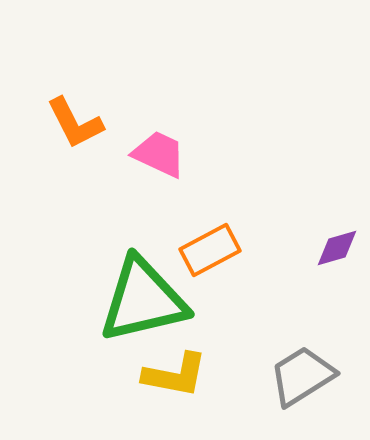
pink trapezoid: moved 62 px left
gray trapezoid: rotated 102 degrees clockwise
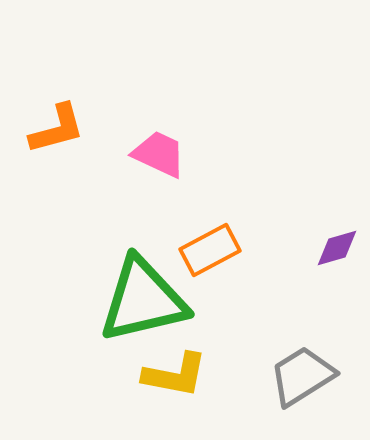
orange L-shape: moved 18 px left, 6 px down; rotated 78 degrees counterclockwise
--
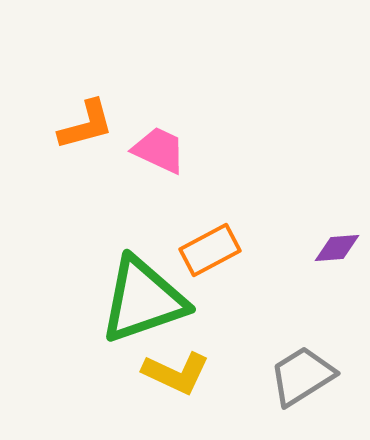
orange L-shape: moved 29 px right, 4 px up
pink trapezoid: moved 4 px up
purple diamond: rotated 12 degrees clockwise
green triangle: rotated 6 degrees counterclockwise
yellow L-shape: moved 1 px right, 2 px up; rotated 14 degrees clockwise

→ **What is expected**: Write out word for word the lines of the records that begin with the line containing "pink trapezoid: moved 62 px left" and end with the line containing "gray trapezoid: rotated 102 degrees clockwise", including both of those lines.

→ **Complete response**:
pink trapezoid: moved 62 px left
gray trapezoid: rotated 102 degrees clockwise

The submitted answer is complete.